Problem:
The response must consist of the lines below from the one with "(581, 345) = (826, 725): turquoise" through the one with "(745, 240) = (1187, 616): none", exactly as they appear and with both ends kept.

Records for this exercise:
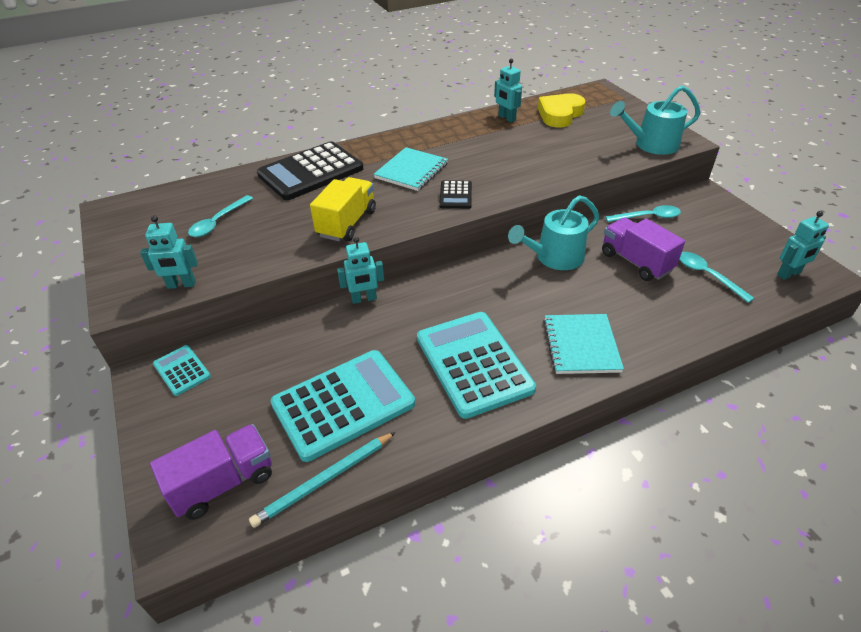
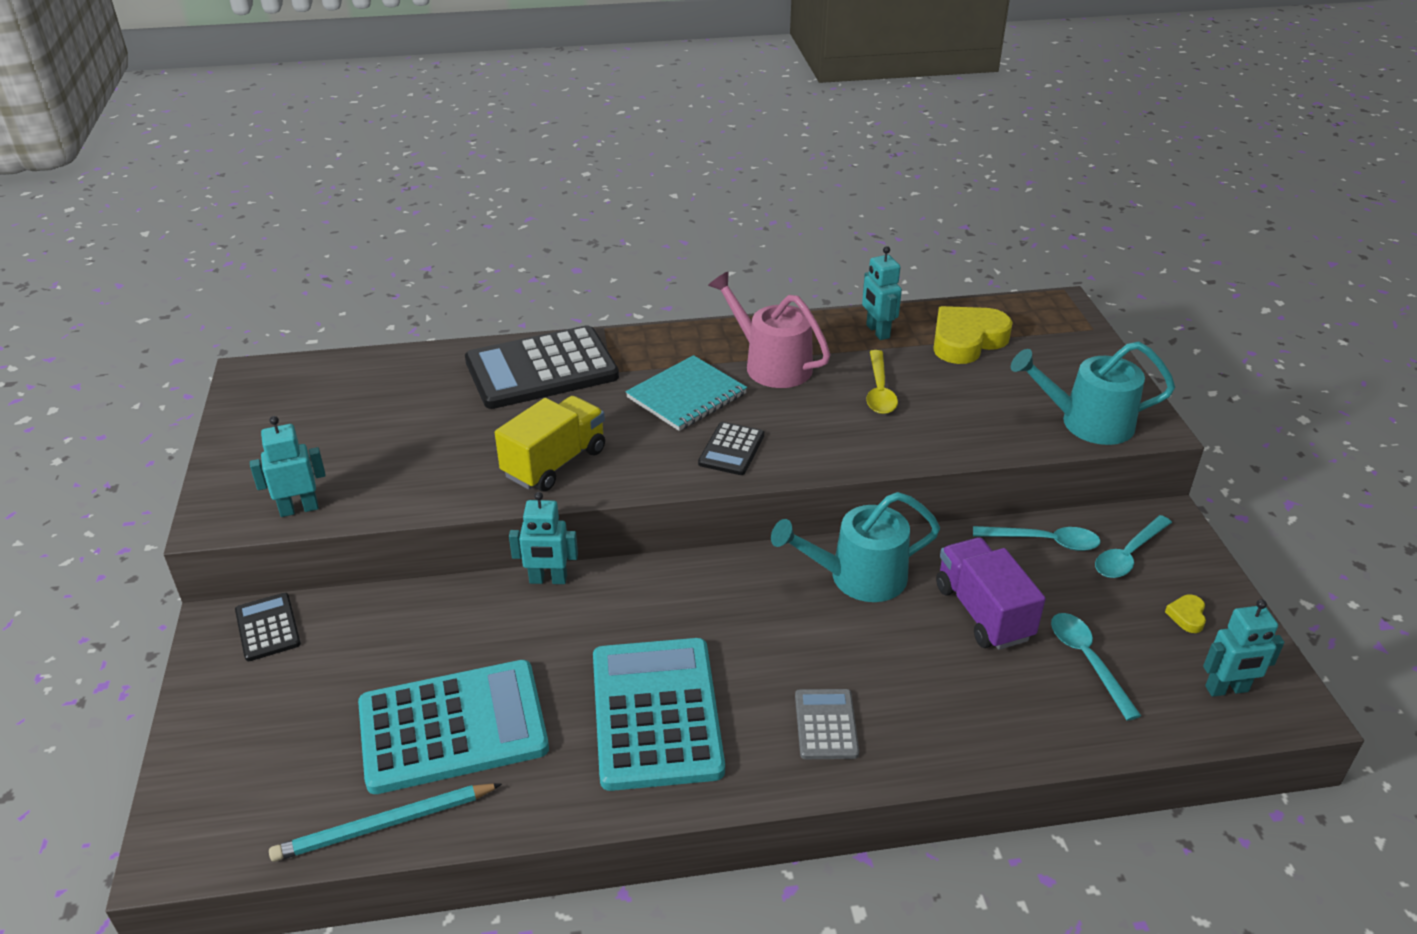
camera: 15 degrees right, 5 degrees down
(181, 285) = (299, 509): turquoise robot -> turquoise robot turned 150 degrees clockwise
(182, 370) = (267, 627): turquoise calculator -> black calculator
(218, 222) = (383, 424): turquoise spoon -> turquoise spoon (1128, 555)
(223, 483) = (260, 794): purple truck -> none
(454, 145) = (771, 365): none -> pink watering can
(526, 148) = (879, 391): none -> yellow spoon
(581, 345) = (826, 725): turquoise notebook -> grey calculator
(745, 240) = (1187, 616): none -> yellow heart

* * *

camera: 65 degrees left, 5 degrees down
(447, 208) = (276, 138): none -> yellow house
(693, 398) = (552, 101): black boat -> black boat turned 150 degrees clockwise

==

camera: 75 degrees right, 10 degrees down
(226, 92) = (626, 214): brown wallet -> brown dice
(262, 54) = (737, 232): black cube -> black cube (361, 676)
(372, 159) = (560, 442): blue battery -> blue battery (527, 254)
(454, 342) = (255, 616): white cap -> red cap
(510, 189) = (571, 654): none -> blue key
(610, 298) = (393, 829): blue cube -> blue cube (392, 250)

Result for this exercise:
(581, 345) = (826, 725): turquoise notebook -> grey calculator
(745, 240) = (1187, 616): none -> yellow heart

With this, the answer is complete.